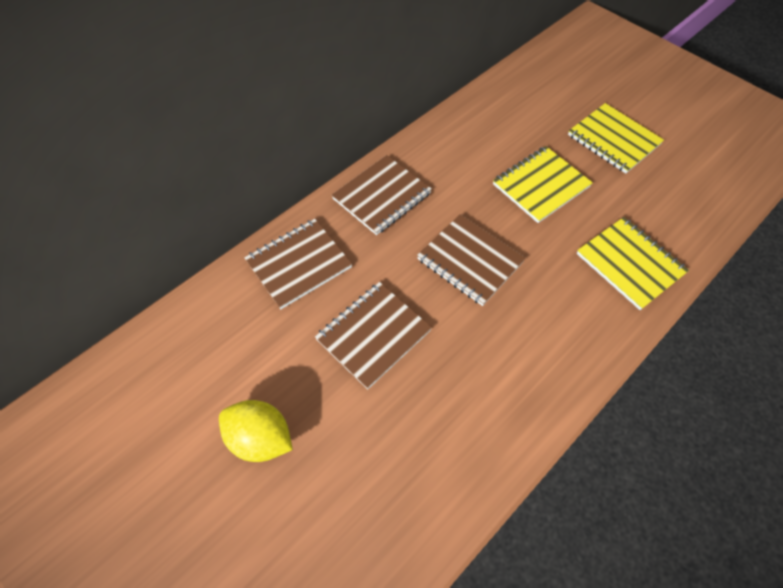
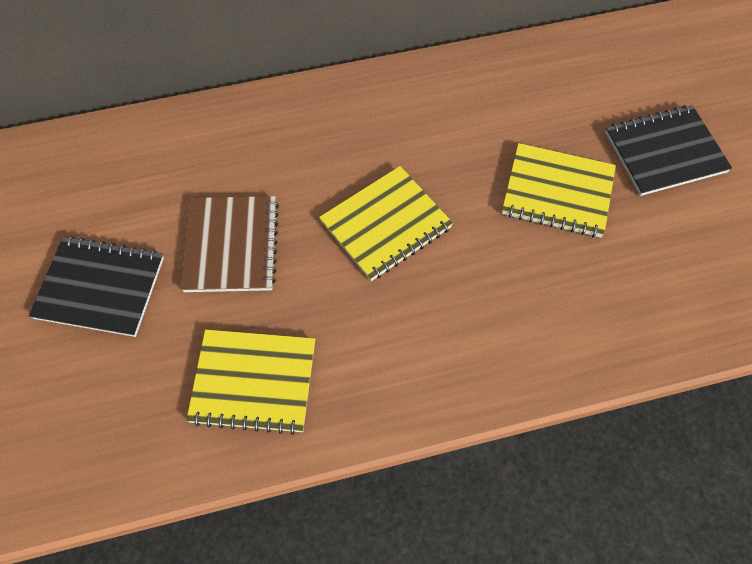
black notebook: 0 -> 2
brown notebook: 4 -> 1
yellow lemon: 1 -> 0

● **What to produce**: Among the lines of the data, which ones contain the word "notebook"? Show them.

● **Task output**:
black notebook: 0 -> 2
brown notebook: 4 -> 1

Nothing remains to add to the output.